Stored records

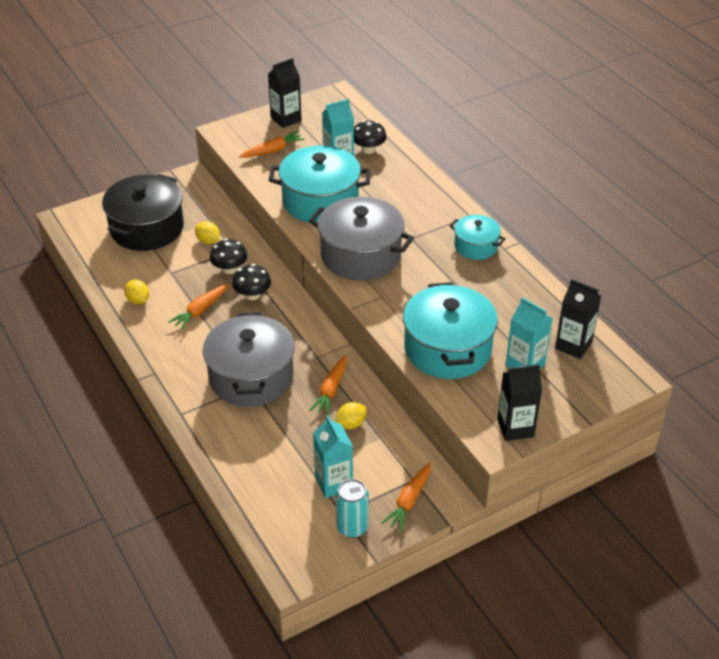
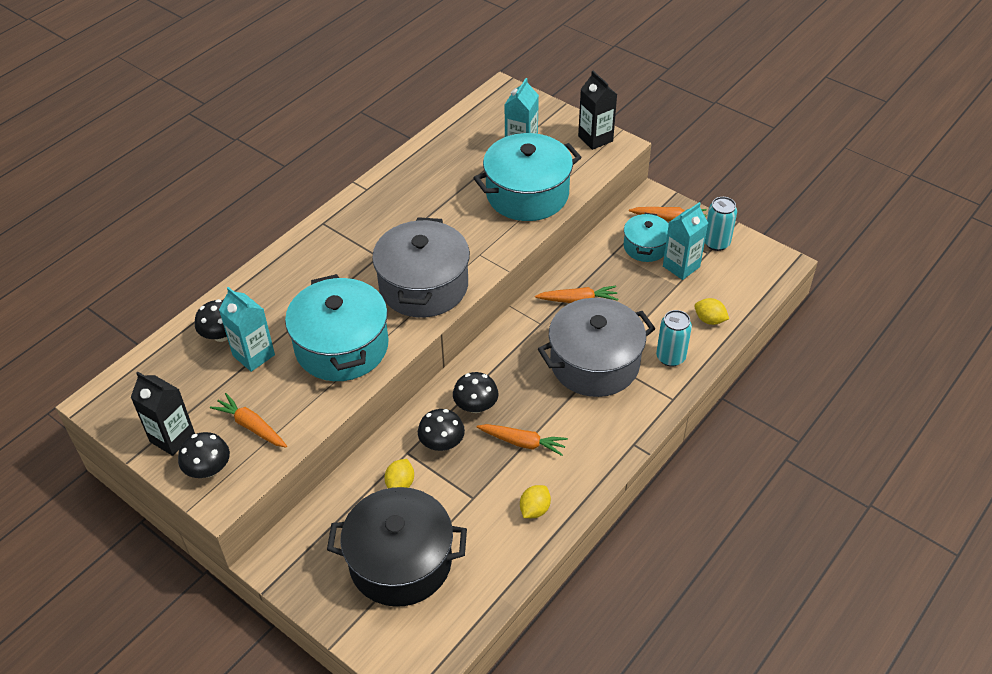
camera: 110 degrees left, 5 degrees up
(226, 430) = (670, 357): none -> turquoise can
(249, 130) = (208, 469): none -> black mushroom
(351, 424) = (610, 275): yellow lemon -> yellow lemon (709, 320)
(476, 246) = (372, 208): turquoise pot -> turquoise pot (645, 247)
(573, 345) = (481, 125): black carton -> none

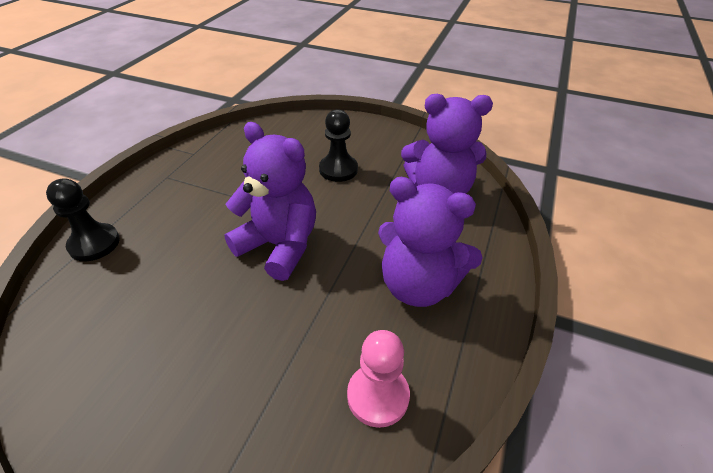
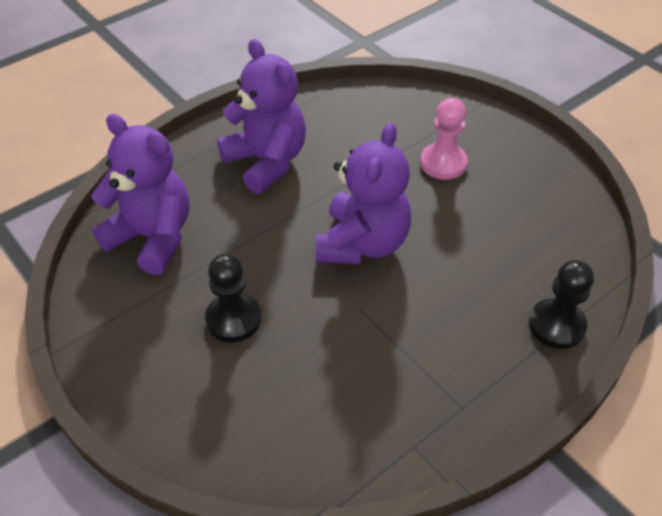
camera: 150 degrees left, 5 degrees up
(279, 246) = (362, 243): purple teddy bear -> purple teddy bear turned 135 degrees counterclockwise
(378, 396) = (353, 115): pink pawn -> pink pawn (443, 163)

About this task
Retype the records above exactly, and keep any picture out of what you write.

Answer
camera: 110 degrees left, 5 degrees up
(226, 430) = (670, 357): none -> turquoise can
(249, 130) = (208, 469): none -> black mushroom
(351, 424) = (610, 275): yellow lemon -> yellow lemon (709, 320)
(476, 246) = (372, 208): turquoise pot -> turquoise pot (645, 247)
(573, 345) = (481, 125): black carton -> none

camera: 150 degrees left, 5 degrees up
(279, 246) = (362, 243): purple teddy bear -> purple teddy bear turned 135 degrees counterclockwise
(378, 396) = (353, 115): pink pawn -> pink pawn (443, 163)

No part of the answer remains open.